[[ TASK INPUTS open ]]

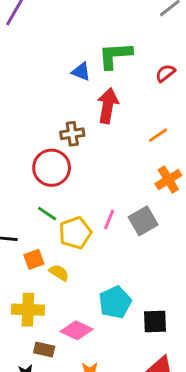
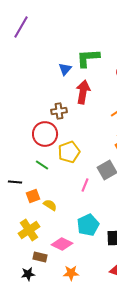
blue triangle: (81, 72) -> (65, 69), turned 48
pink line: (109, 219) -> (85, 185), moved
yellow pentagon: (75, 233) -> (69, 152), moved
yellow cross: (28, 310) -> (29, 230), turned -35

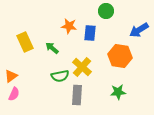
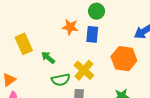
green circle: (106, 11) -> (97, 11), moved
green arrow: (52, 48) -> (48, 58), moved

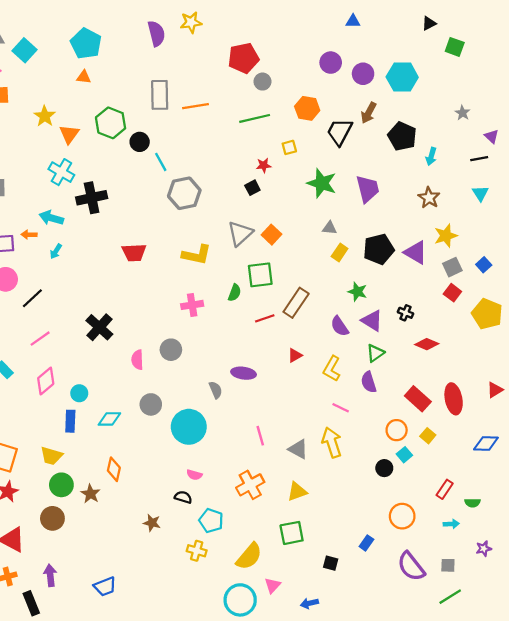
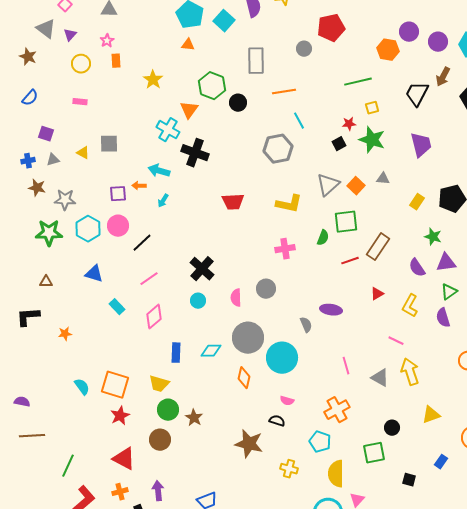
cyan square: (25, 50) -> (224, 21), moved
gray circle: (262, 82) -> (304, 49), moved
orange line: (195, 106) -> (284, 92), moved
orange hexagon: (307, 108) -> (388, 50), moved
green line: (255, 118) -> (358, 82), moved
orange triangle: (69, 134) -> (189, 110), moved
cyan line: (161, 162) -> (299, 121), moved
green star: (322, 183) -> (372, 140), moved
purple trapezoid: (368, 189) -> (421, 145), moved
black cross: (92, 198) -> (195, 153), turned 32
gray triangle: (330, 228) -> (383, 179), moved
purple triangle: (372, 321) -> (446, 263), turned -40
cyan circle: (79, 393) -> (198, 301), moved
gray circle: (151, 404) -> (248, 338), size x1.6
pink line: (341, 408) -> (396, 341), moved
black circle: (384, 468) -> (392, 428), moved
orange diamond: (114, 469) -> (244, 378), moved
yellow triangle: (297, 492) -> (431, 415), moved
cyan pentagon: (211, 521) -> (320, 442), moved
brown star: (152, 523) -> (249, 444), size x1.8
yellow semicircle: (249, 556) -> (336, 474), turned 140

[[ TASK INPUTS closed ]]
[[ TASK INPUTS open ]]

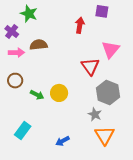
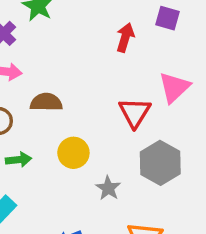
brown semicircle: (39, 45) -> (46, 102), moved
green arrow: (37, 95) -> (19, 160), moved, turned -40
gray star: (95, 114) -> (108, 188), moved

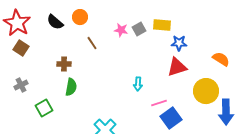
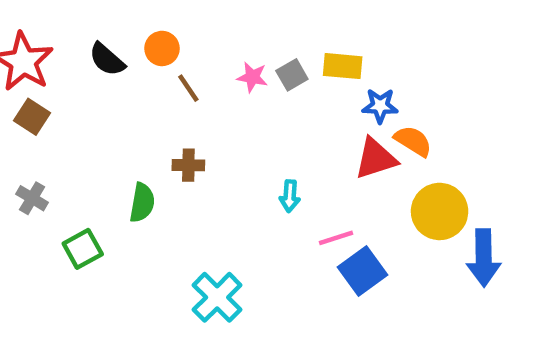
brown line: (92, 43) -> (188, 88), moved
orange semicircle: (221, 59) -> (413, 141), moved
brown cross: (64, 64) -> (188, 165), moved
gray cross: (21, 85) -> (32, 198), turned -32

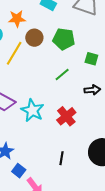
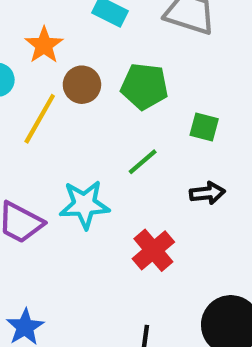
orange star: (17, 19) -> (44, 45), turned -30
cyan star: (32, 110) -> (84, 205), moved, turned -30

[[ TASK INPUTS closed ]]

**PROBLEM:**
Return a copy of each line in the entries that carries the string "star".

**WRITTEN SOLUTION:**
green star: (322, 183) -> (372, 140), moved
brown star: (152, 523) -> (249, 444), size x1.8
gray star: (95, 114) -> (108, 188), moved
orange star: (17, 19) -> (44, 45), turned -30
cyan star: (32, 110) -> (84, 205), moved, turned -30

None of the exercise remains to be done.